TASK INPUTS section start

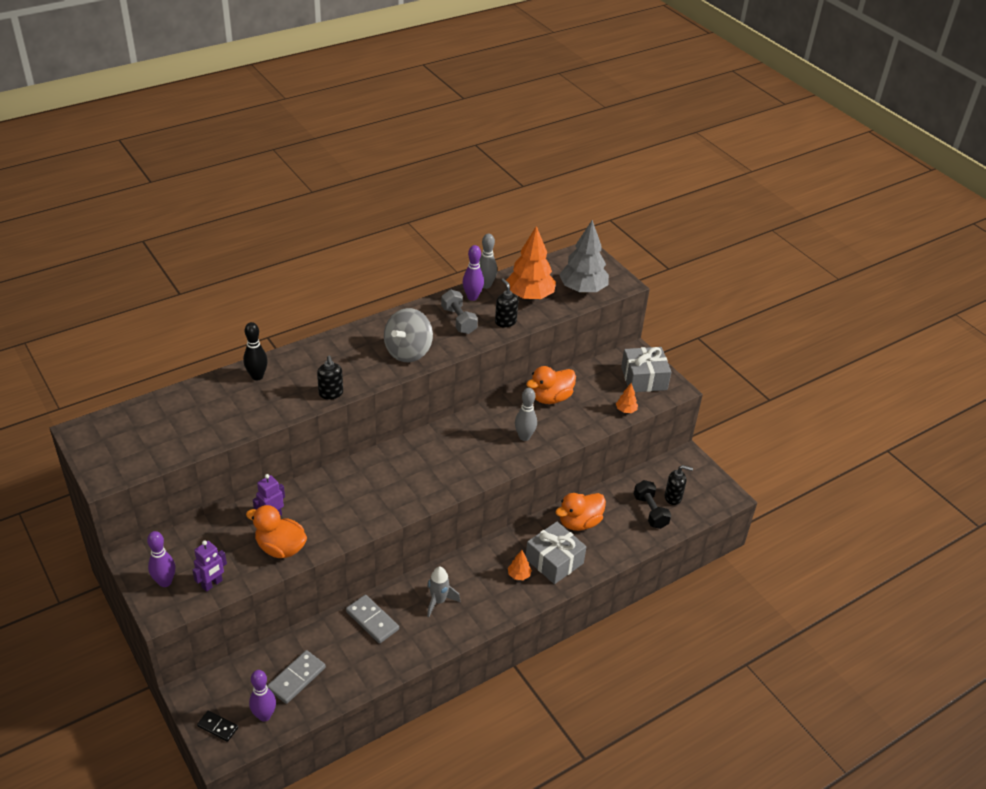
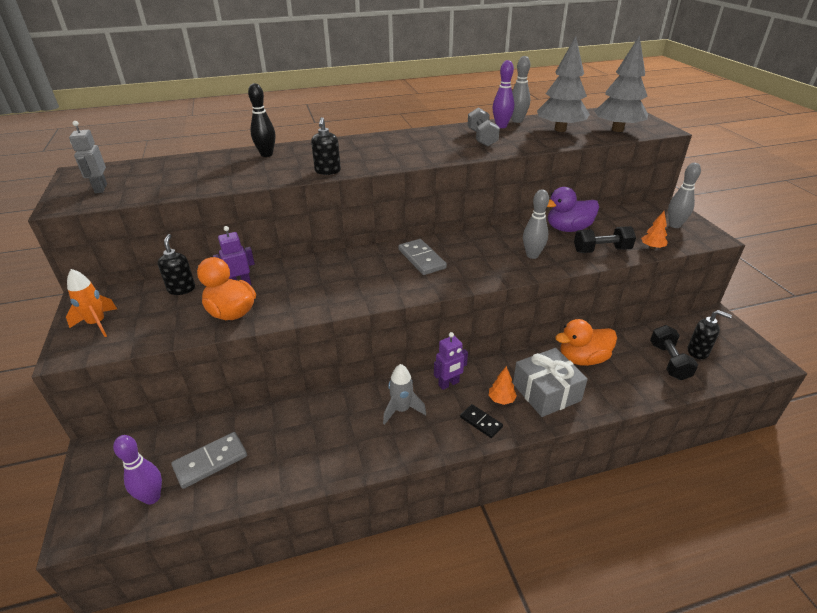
camera: 20 degrees right, 5 degrees down
(124, 451) = (100, 188): none -> grey robot
(165, 582) = (97, 324): purple bowling pin -> orange rocket
(212, 584) = (140, 334): purple robot -> purple robot (449, 384)
(218, 727) = (96, 498): black domino -> black domino (481, 422)
(372, 620) = (321, 416): grey domino -> grey domino (421, 259)
(408, 351) = (421, 152): grey spinning top -> none
(505, 322) = (530, 142): black soap dispenser -> black soap dispenser (181, 289)
(529, 296) = (560, 129): orange tree -> grey tree
(550, 398) = (568, 229): orange duck -> purple duck
(583, 421) = (601, 250): none -> black dumbbell
(644, 378) = (674, 225): grey gift -> grey bowling pin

TASK INPUTS section end

TASK OBJECTIVE.
Give back the records word for word, without their pictures.

YOUR SOLUTION.
camera: 20 degrees right, 5 degrees down
(124, 451) = (100, 188): none -> grey robot
(165, 582) = (97, 324): purple bowling pin -> orange rocket
(212, 584) = (140, 334): purple robot -> purple robot (449, 384)
(218, 727) = (96, 498): black domino -> black domino (481, 422)
(372, 620) = (321, 416): grey domino -> grey domino (421, 259)
(408, 351) = (421, 152): grey spinning top -> none
(505, 322) = (530, 142): black soap dispenser -> black soap dispenser (181, 289)
(529, 296) = (560, 129): orange tree -> grey tree
(550, 398) = (568, 229): orange duck -> purple duck
(583, 421) = (601, 250): none -> black dumbbell
(644, 378) = (674, 225): grey gift -> grey bowling pin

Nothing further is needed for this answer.